From the line containing "D5: diode (A" through the last line of the data, both ends included, write out every line exactly; omit the pictures.

(Collection entries)

********************

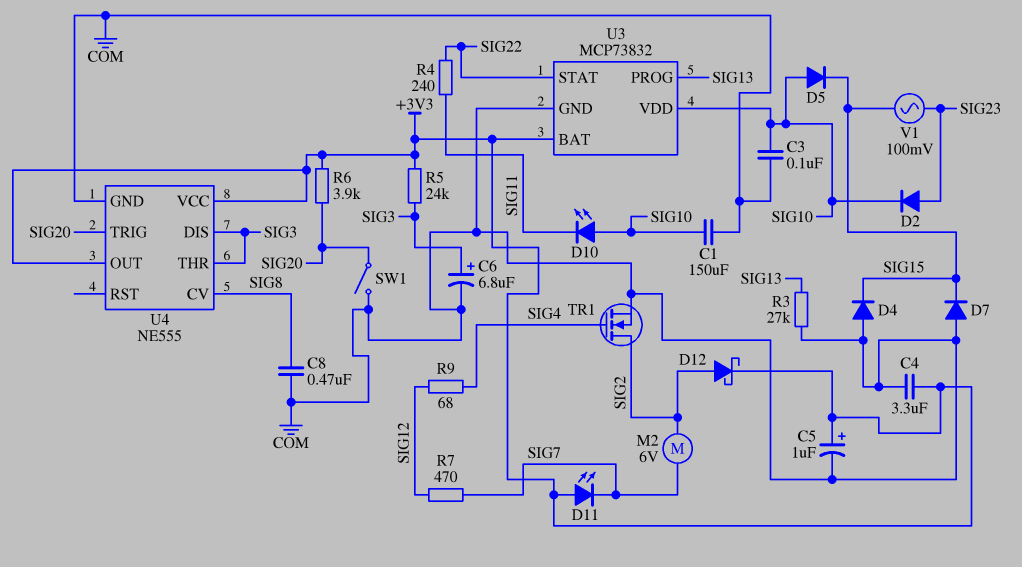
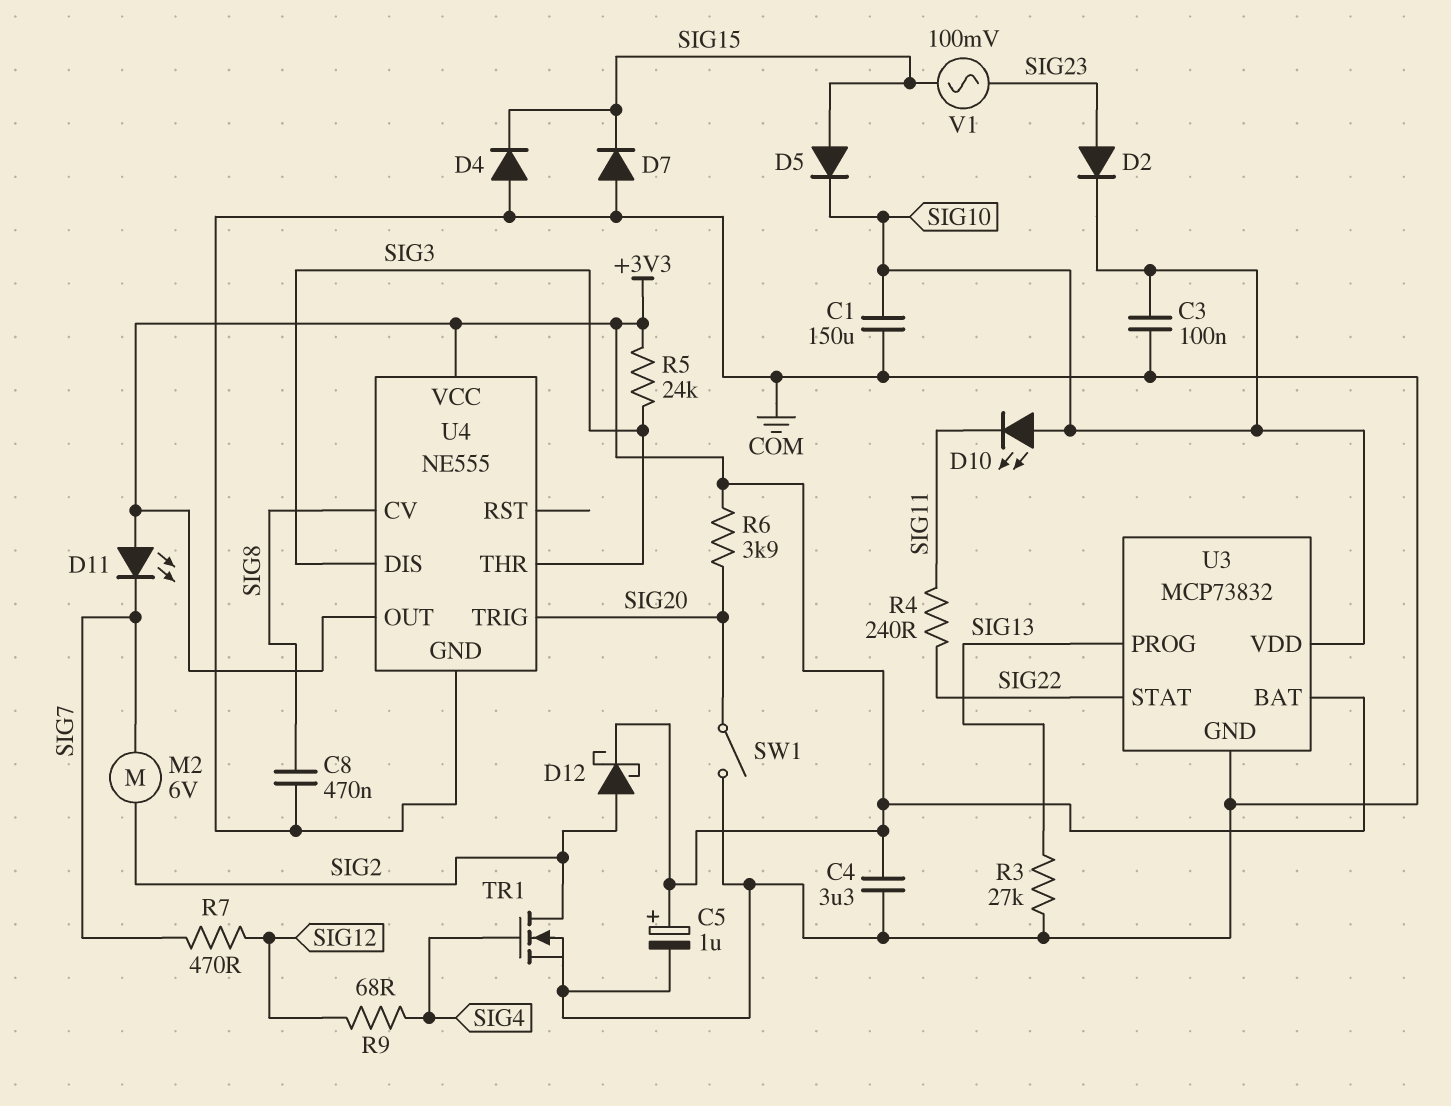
C6: 6.8uF (plus SIG3, minus COM) -> none
D5: diode (A SIG10, K SIG15) -> diode (A SIG15, K SIG10)

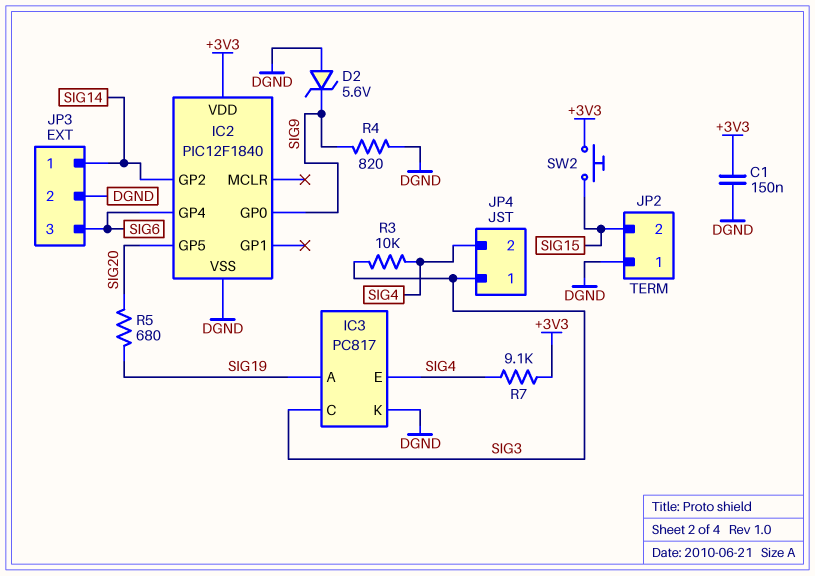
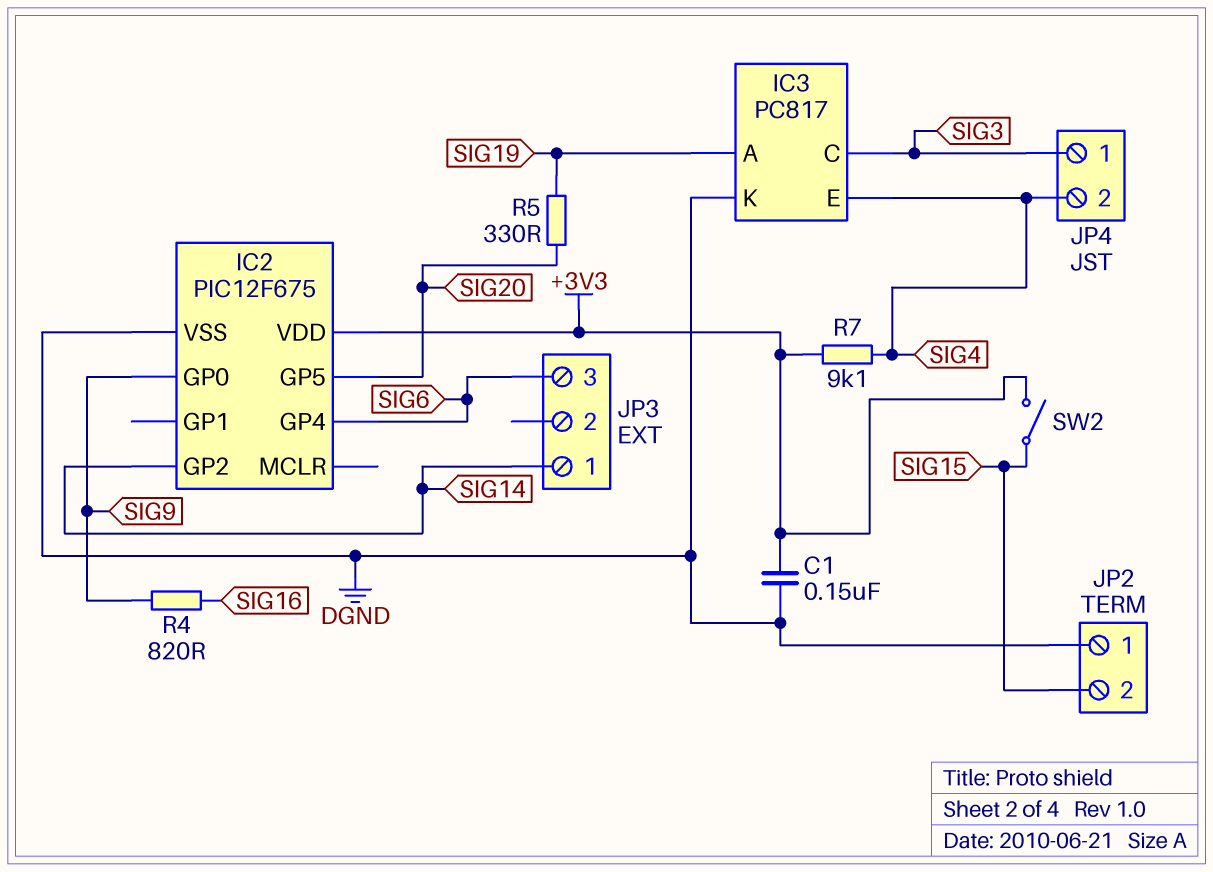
D2: zener 5.6V (A DGND, K SIG9) -> none
IC2: PIC12F1840 -> PIC12F675
JP3 pin 2: DGND -> none
R3: 10k (SIG3, SIG4) -> none
R4: 820 (DGND, SIG9) -> 820 (SIG9, SIG16)
R5: 680 (SIG19, SIG20) -> 330 (SIG19, SIG20)
SW2: button (+3V3, SIG15) -> switch (+3V3, SIG15)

********************

- _Response to this exercise_:
D5: diode (A SIG10, K SIG15) -> diode (A SIG15, K SIG10)

D2: zener 5.6V (A DGND, K SIG9) -> none
IC2: PIC12F1840 -> PIC12F675
JP3 pin 2: DGND -> none
R3: 10k (SIG3, SIG4) -> none
R4: 820 (DGND, SIG9) -> 820 (SIG9, SIG16)
R5: 680 (SIG19, SIG20) -> 330 (SIG19, SIG20)
SW2: button (+3V3, SIG15) -> switch (+3V3, SIG15)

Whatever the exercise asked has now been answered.